**WHAT TO DO:** Take the lines below from the one with "brown diamond at (29, 485): moved 56 px right" through the one with "yellow triangle: rotated" and print only them, exactly. Don't print the pictures.

+ + + +

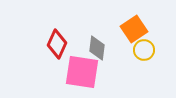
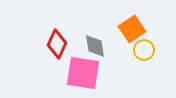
orange square: moved 2 px left
gray diamond: moved 2 px left, 2 px up; rotated 15 degrees counterclockwise
pink square: moved 1 px right, 1 px down
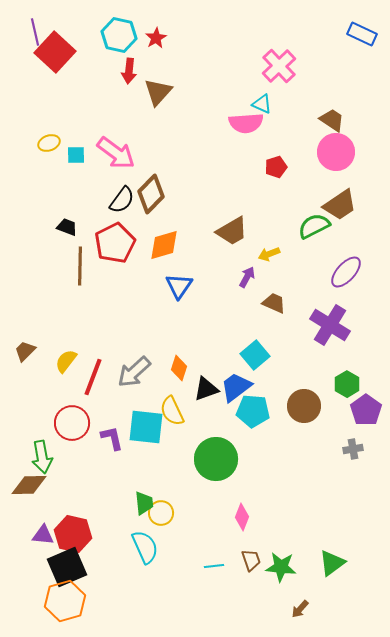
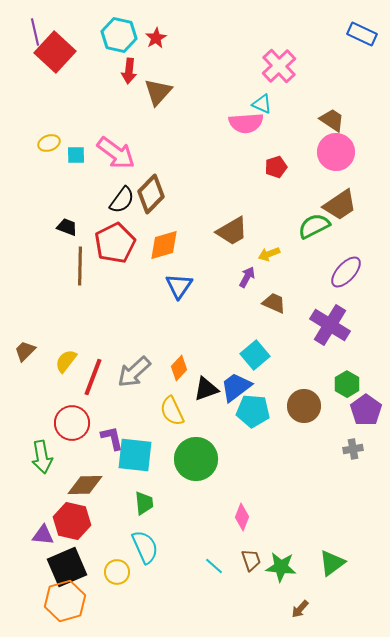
orange diamond at (179, 368): rotated 25 degrees clockwise
cyan square at (146, 427): moved 11 px left, 28 px down
green circle at (216, 459): moved 20 px left
brown diamond at (29, 485): moved 56 px right
yellow circle at (161, 513): moved 44 px left, 59 px down
red hexagon at (73, 534): moved 1 px left, 13 px up
cyan line at (214, 566): rotated 48 degrees clockwise
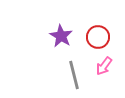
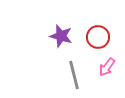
purple star: rotated 15 degrees counterclockwise
pink arrow: moved 3 px right, 1 px down
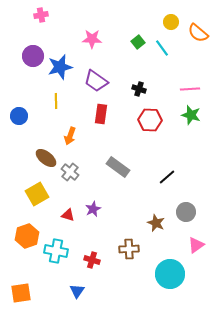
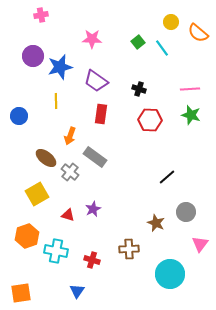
gray rectangle: moved 23 px left, 10 px up
pink triangle: moved 4 px right, 1 px up; rotated 18 degrees counterclockwise
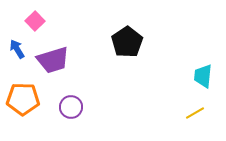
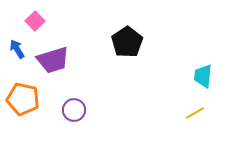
orange pentagon: rotated 12 degrees clockwise
purple circle: moved 3 px right, 3 px down
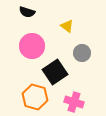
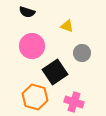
yellow triangle: rotated 16 degrees counterclockwise
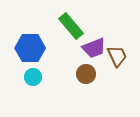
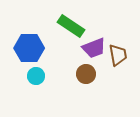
green rectangle: rotated 16 degrees counterclockwise
blue hexagon: moved 1 px left
brown trapezoid: moved 1 px right, 1 px up; rotated 15 degrees clockwise
cyan circle: moved 3 px right, 1 px up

+ + + +

**EXPECTED OUTPUT:**
brown diamond at (29, 485): moved 56 px right
yellow circle at (161, 513): moved 44 px left, 59 px down
red hexagon at (73, 534): moved 1 px left, 13 px up
cyan line at (214, 566): rotated 48 degrees clockwise
purple star: rotated 15 degrees counterclockwise
pink arrow: moved 3 px right, 1 px down
gray rectangle: moved 23 px left, 10 px up
pink triangle: moved 4 px right, 1 px up; rotated 18 degrees counterclockwise
orange pentagon: rotated 12 degrees clockwise
purple circle: moved 3 px right, 3 px down
yellow triangle: rotated 16 degrees counterclockwise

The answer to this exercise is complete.